• EXERCISE GOAL
For every line below, restate it exactly and drop the images.

• RECORD SET
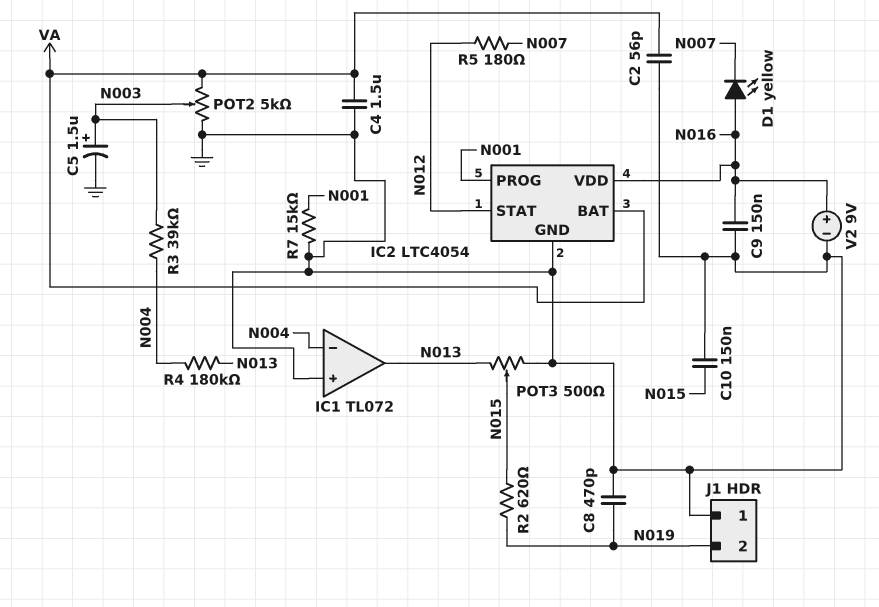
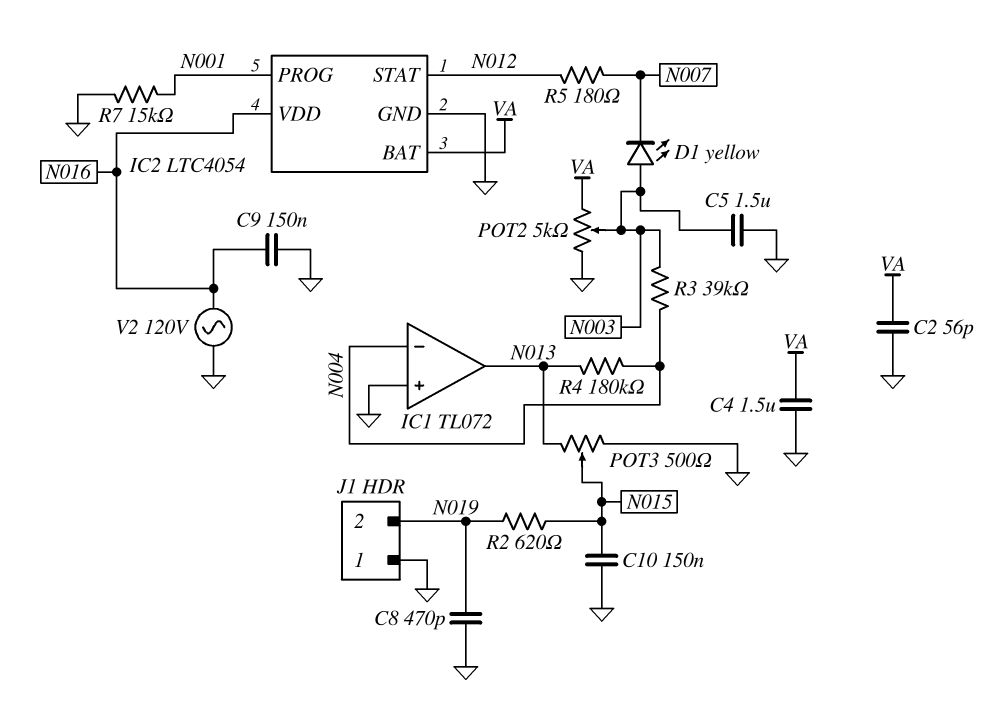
C5: 1.5uF (plus N003, minus GND) -> 1.5uF (GND, N003)
D1: LED yellow (A N016, K N007) -> LED yellow (A N003, K N007)
V2: 9V (plus N016, minus GND) -> AC 120V (GND, N016)

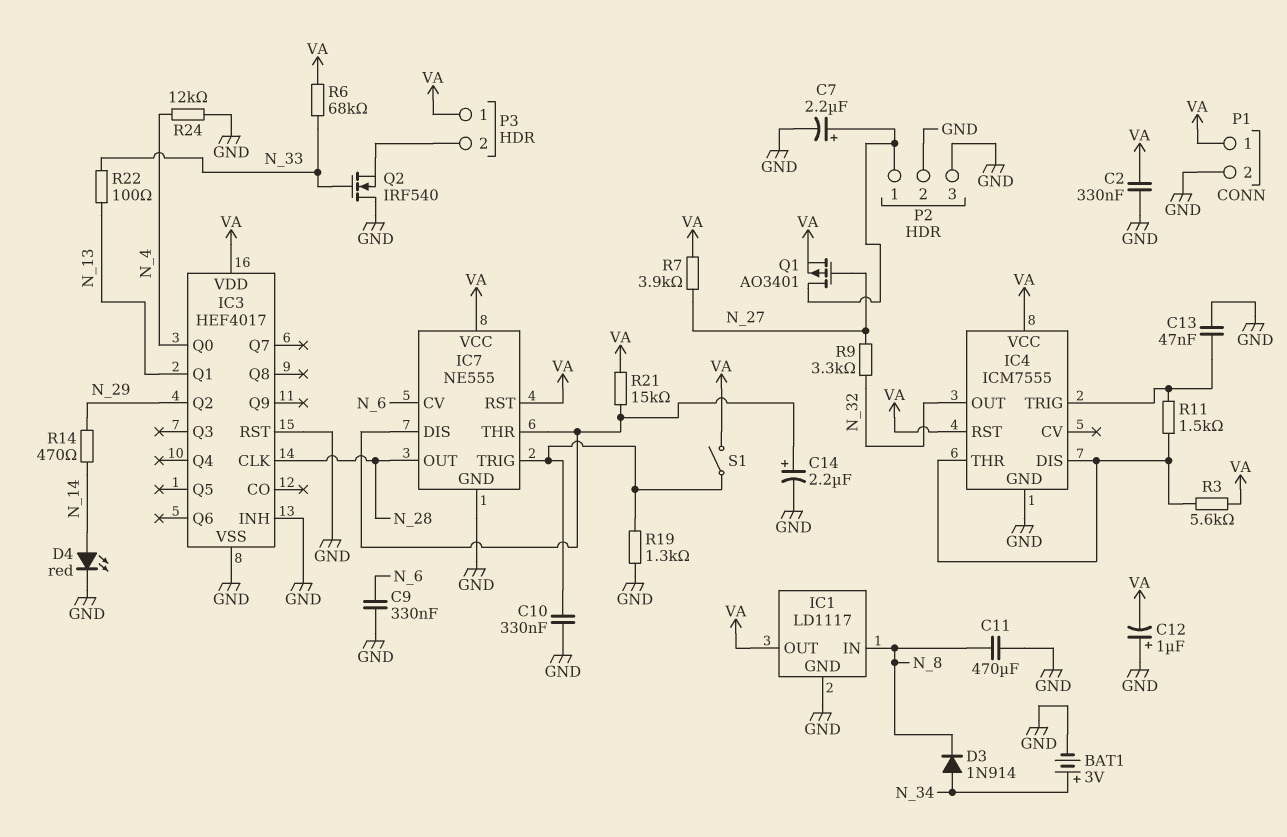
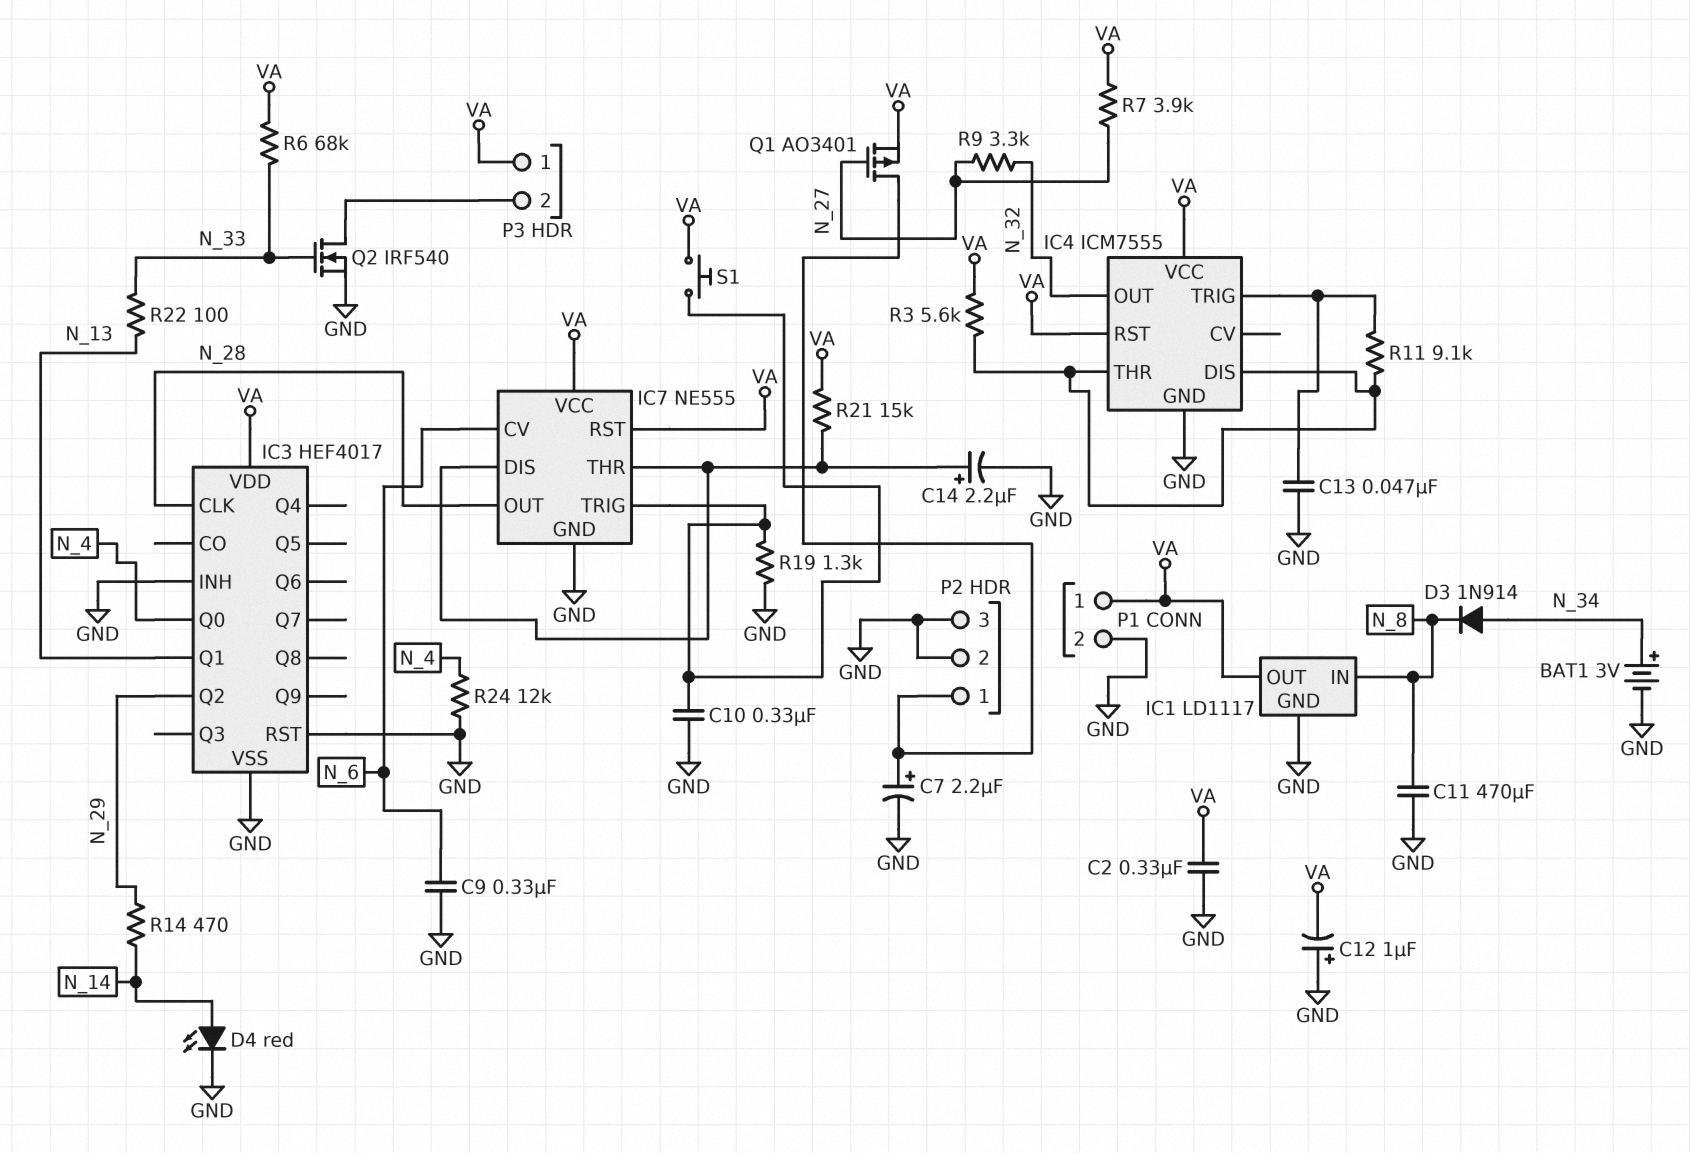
Q2: NMOS IRF540 (G N_33, D GND, S P3/2) -> NMOS IRF540 (G N_33, D P3/2, S GND)
R11: 1.5k (IC4/DIS, IC4/TRIG) -> 9.1k (IC4/DIS, IC4/TRIG)
S1: switch (IC7/TRIG, VA) -> button (IC7/TRIG, VA)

• EXERCISE OUTPUT
C5: 1.5uF (plus N003, minus GND) -> 1.5uF (GND, N003)
D1: LED yellow (A N016, K N007) -> LED yellow (A N003, K N007)
V2: 9V (plus N016, minus GND) -> AC 120V (GND, N016)

Q2: NMOS IRF540 (G N_33, D GND, S P3/2) -> NMOS IRF540 (G N_33, D P3/2, S GND)
R11: 1.5k (IC4/DIS, IC4/TRIG) -> 9.1k (IC4/DIS, IC4/TRIG)
S1: switch (IC7/TRIG, VA) -> button (IC7/TRIG, VA)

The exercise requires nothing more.